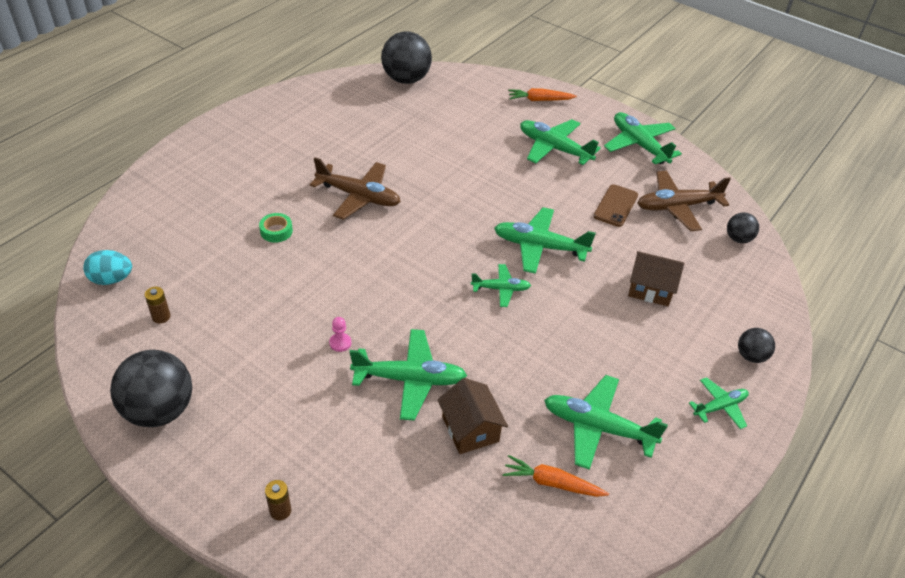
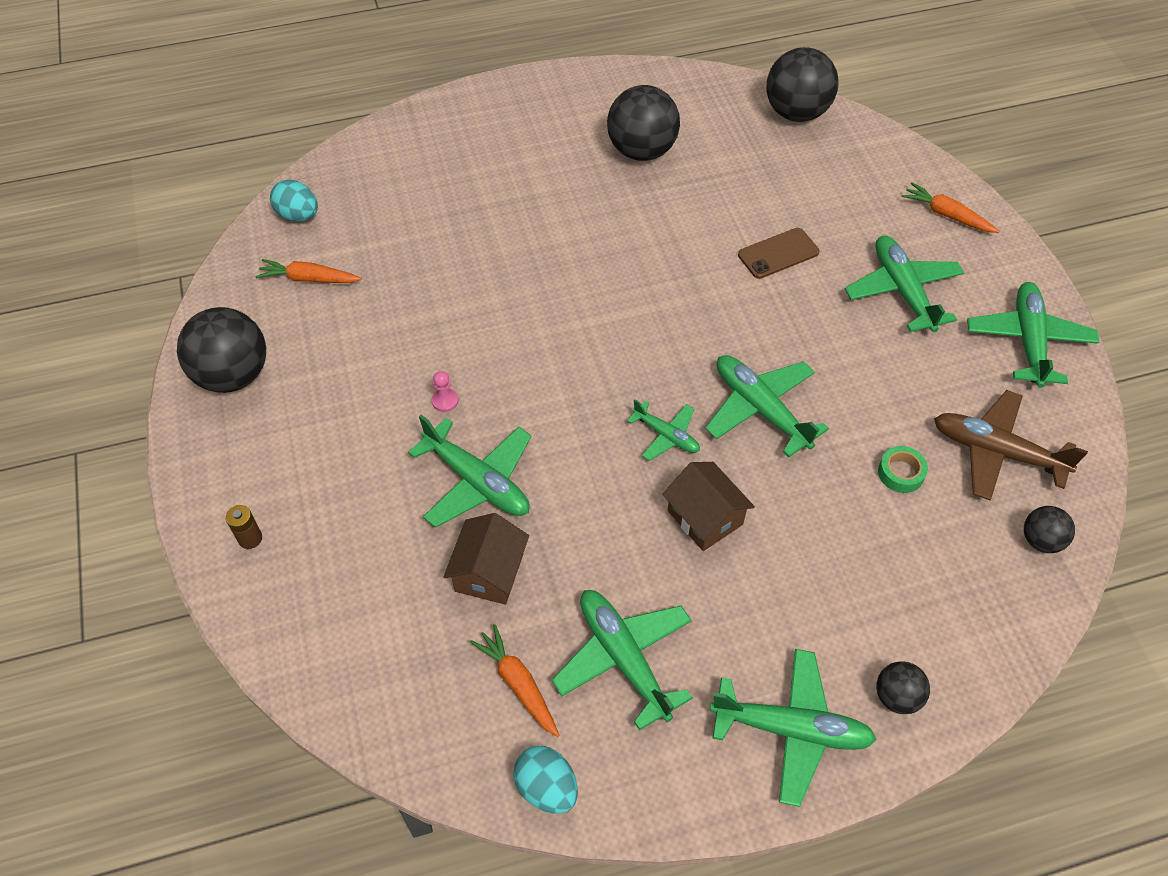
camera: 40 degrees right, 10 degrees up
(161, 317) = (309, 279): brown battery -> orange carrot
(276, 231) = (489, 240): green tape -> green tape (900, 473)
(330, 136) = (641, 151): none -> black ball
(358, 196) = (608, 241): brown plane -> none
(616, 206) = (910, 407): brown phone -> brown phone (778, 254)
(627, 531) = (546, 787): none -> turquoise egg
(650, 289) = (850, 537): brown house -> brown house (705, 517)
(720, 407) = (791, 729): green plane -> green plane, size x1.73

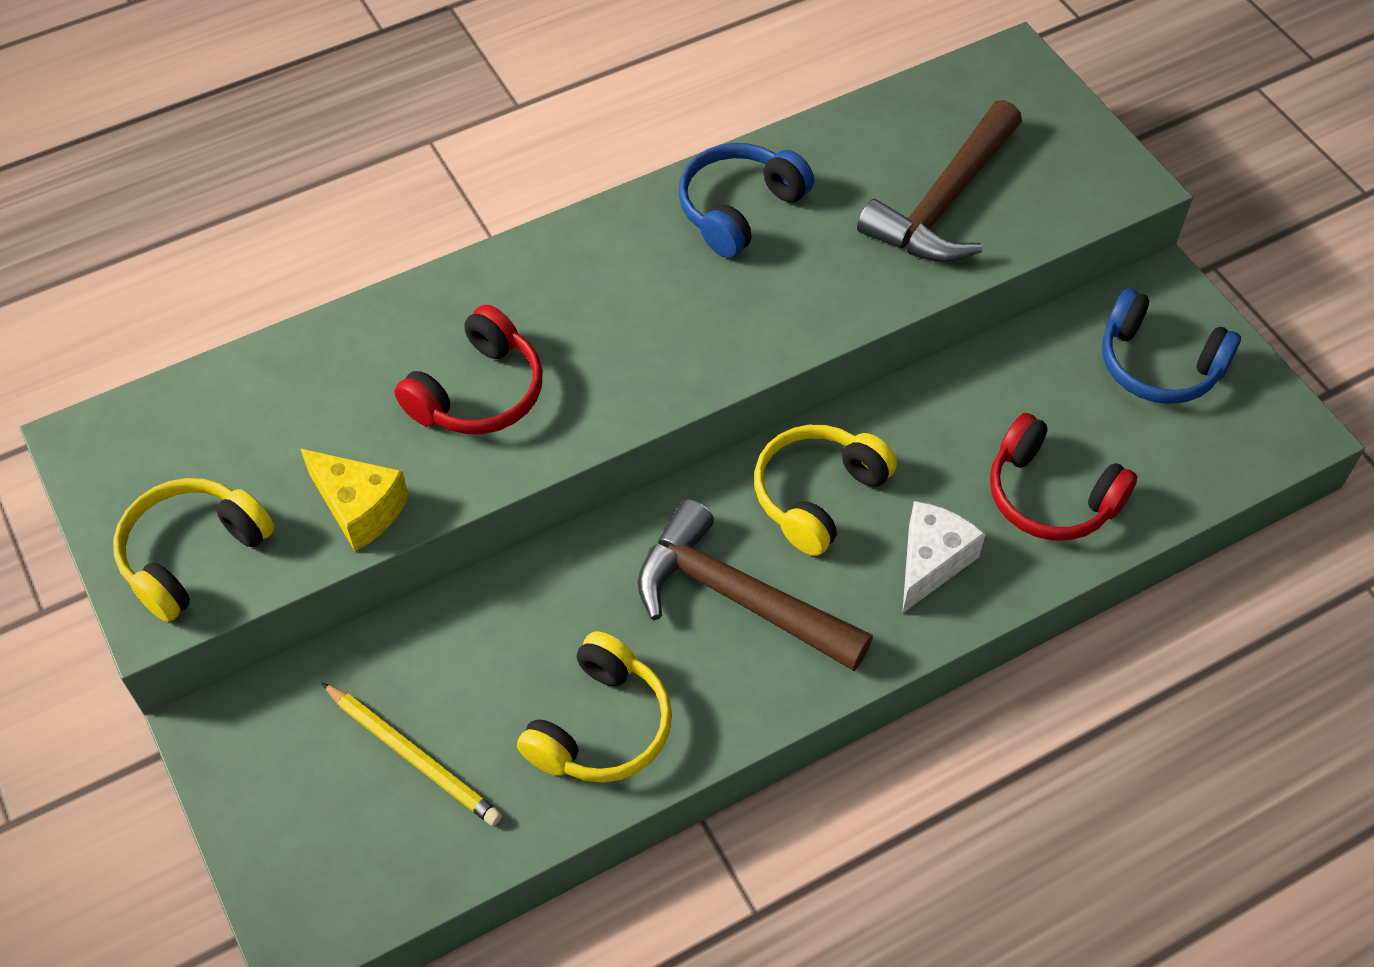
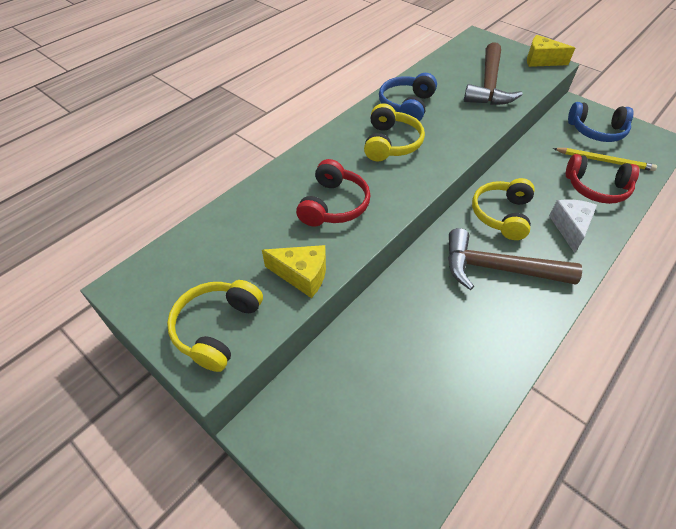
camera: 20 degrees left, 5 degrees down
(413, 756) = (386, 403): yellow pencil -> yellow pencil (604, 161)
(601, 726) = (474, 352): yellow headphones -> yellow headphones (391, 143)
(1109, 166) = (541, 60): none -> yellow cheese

==

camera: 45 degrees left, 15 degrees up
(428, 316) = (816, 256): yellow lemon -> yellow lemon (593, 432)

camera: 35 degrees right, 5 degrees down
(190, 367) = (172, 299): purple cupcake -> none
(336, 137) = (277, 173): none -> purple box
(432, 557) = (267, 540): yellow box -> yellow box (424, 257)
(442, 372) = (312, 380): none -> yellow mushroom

---

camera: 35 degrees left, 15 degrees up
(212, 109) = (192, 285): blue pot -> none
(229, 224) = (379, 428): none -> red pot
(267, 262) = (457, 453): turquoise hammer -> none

→ GOAL OF THE EXERCISE: Your answer should be the exact lines above from the one with "camera: 45 degrees left, 15 degrees up" through the one with "(336, 137) = (277, 173): none -> purple box", both included, and nothing besides.

→ RESULT OF THE TASK:
camera: 45 degrees left, 15 degrees up
(428, 316) = (816, 256): yellow lemon -> yellow lemon (593, 432)

camera: 35 degrees right, 5 degrees down
(190, 367) = (172, 299): purple cupcake -> none
(336, 137) = (277, 173): none -> purple box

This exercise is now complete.